======== Recorded data
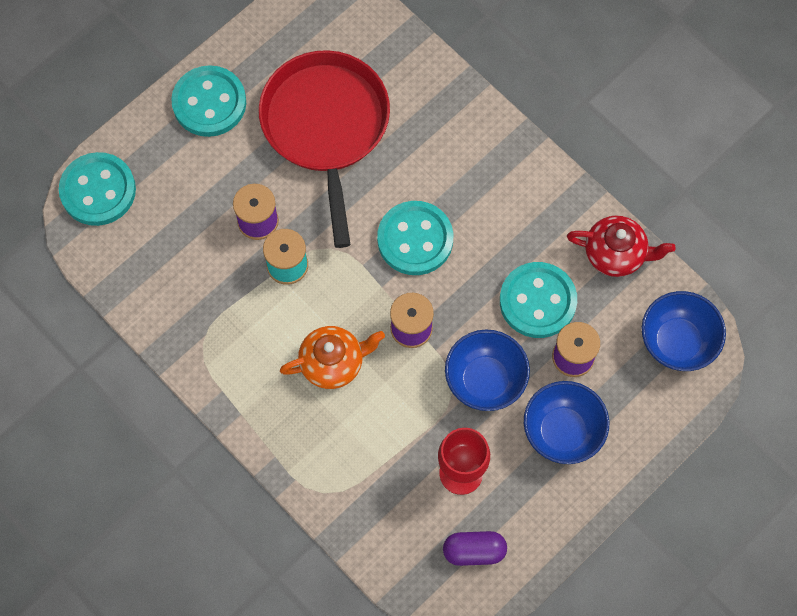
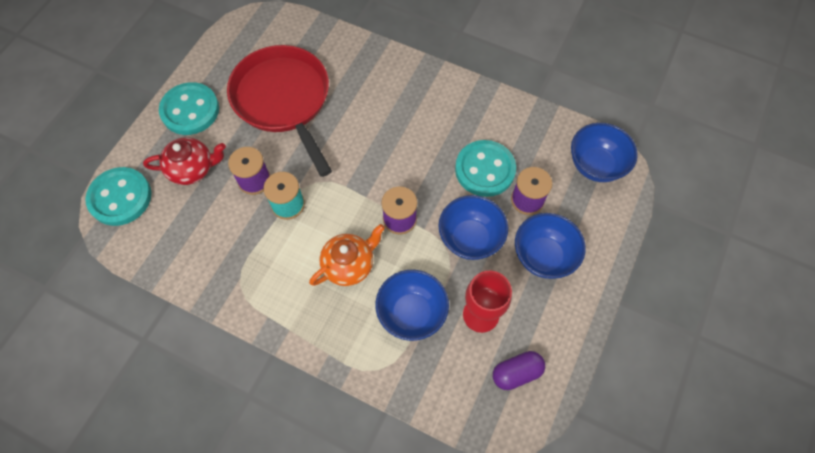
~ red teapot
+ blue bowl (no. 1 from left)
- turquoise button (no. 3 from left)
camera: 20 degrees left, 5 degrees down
================
**What is needed**. Return the full listing exactly as written, without any of its images.

**Answer**.
~ red teapot
+ blue bowl (no. 1 from left)
- turquoise button (no. 3 from left)
camera: 20 degrees left, 5 degrees down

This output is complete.